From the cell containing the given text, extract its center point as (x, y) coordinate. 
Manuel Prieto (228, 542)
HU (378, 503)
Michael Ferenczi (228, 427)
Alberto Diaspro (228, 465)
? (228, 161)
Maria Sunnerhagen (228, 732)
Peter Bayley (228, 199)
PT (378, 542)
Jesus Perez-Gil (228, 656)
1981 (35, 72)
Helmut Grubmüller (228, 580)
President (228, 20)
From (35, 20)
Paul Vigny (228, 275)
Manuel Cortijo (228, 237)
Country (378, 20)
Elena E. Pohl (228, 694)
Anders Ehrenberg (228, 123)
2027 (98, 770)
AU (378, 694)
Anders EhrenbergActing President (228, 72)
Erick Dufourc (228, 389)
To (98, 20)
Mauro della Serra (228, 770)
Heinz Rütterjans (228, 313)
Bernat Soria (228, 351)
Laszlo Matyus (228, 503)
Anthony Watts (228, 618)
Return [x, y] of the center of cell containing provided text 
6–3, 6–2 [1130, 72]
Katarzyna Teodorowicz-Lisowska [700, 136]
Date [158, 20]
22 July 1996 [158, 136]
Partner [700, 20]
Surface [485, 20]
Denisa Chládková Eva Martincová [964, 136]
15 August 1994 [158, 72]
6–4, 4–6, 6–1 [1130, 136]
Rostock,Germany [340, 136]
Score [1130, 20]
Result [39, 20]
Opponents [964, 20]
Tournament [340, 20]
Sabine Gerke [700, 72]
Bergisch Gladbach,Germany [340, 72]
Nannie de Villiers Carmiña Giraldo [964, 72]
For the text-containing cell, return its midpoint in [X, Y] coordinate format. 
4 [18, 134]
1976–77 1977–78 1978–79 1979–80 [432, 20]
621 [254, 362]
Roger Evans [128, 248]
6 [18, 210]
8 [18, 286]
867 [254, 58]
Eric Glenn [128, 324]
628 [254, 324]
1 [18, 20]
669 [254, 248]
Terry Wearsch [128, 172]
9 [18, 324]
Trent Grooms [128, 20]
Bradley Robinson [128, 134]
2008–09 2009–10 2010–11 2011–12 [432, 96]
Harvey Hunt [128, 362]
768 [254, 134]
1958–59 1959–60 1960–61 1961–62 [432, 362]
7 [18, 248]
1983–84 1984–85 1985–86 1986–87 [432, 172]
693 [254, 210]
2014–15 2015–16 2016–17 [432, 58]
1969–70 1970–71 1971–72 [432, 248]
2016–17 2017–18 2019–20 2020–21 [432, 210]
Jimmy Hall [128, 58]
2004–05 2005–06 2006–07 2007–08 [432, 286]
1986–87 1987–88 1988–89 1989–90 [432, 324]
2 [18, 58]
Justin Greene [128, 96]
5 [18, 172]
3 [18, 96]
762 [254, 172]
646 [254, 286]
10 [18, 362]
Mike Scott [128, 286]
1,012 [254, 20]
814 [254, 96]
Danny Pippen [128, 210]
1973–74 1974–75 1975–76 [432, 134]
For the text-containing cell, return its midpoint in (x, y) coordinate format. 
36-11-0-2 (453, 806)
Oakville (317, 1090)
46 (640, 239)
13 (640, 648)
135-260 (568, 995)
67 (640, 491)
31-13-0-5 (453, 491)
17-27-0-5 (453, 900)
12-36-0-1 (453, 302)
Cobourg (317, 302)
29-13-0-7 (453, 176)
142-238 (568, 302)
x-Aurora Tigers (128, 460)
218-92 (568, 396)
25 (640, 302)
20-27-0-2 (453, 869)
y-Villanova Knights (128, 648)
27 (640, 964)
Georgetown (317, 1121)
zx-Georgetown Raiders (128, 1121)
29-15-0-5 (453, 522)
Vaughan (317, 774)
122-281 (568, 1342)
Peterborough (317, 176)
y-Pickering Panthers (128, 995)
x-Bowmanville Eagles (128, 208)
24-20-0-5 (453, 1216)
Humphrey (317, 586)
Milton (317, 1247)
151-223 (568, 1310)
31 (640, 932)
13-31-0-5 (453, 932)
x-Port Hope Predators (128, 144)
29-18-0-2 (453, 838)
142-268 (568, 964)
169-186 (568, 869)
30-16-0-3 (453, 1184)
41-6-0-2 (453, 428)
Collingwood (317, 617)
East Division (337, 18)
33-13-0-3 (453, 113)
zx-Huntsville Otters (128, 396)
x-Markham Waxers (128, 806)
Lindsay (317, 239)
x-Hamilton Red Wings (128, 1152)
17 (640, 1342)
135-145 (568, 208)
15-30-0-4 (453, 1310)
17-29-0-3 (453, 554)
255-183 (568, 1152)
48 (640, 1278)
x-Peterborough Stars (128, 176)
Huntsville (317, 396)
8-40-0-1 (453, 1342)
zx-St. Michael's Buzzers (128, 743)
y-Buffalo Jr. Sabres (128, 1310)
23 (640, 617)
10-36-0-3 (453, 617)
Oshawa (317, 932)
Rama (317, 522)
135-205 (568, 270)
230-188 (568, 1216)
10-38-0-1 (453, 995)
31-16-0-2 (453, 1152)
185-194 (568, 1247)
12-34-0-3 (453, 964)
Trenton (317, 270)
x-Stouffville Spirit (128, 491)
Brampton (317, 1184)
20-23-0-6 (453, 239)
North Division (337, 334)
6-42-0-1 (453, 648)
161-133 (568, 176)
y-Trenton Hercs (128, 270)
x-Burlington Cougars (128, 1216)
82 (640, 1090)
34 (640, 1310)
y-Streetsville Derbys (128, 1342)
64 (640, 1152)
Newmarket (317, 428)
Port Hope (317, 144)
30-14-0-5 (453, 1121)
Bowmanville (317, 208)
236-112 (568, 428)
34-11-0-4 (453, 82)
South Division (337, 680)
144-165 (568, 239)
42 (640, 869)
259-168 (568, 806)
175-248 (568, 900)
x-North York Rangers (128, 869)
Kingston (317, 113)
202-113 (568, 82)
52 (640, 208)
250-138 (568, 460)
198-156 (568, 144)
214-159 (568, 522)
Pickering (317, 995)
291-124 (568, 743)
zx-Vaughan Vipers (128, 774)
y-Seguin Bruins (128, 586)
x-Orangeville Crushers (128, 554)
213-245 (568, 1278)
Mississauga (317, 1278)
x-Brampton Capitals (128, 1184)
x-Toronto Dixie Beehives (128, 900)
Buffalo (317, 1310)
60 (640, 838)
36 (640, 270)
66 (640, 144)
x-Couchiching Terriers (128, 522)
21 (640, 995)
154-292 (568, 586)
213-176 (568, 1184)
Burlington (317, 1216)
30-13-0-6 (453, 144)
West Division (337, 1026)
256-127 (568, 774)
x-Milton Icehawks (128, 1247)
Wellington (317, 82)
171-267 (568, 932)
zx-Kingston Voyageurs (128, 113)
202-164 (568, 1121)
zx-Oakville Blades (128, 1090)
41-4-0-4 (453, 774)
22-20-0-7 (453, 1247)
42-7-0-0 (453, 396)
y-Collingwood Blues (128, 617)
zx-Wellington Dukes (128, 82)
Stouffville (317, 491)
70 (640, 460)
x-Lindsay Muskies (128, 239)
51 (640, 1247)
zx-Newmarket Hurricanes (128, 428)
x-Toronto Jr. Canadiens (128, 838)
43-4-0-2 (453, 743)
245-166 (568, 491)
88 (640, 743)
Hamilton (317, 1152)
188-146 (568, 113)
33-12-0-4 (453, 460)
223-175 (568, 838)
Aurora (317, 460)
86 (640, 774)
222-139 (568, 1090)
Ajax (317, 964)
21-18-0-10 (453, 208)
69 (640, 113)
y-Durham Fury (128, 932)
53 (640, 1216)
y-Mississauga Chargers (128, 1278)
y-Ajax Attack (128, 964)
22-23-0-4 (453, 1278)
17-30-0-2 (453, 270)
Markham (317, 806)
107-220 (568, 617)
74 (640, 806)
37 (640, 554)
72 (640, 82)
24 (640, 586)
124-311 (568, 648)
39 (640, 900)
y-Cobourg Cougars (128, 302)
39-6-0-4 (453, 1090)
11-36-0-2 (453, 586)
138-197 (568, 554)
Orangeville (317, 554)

◆ **Work required**: Copy out the items exactly, starting at the first line and ending at the line that contains "Helmut Grubmüller (228, 580)", including both of those lines.

◆ **Exercise solution**:
From the cell containing the given text, extract its center point as (x, y) coordinate. 
Manuel Prieto (228, 542)
HU (378, 503)
Michael Ferenczi (228, 427)
Alberto Diaspro (228, 465)
? (228, 161)
Maria Sunnerhagen (228, 732)
Peter Bayley (228, 199)
PT (378, 542)
Jesus Perez-Gil (228, 656)
1981 (35, 72)
Helmut Grubmüller (228, 580)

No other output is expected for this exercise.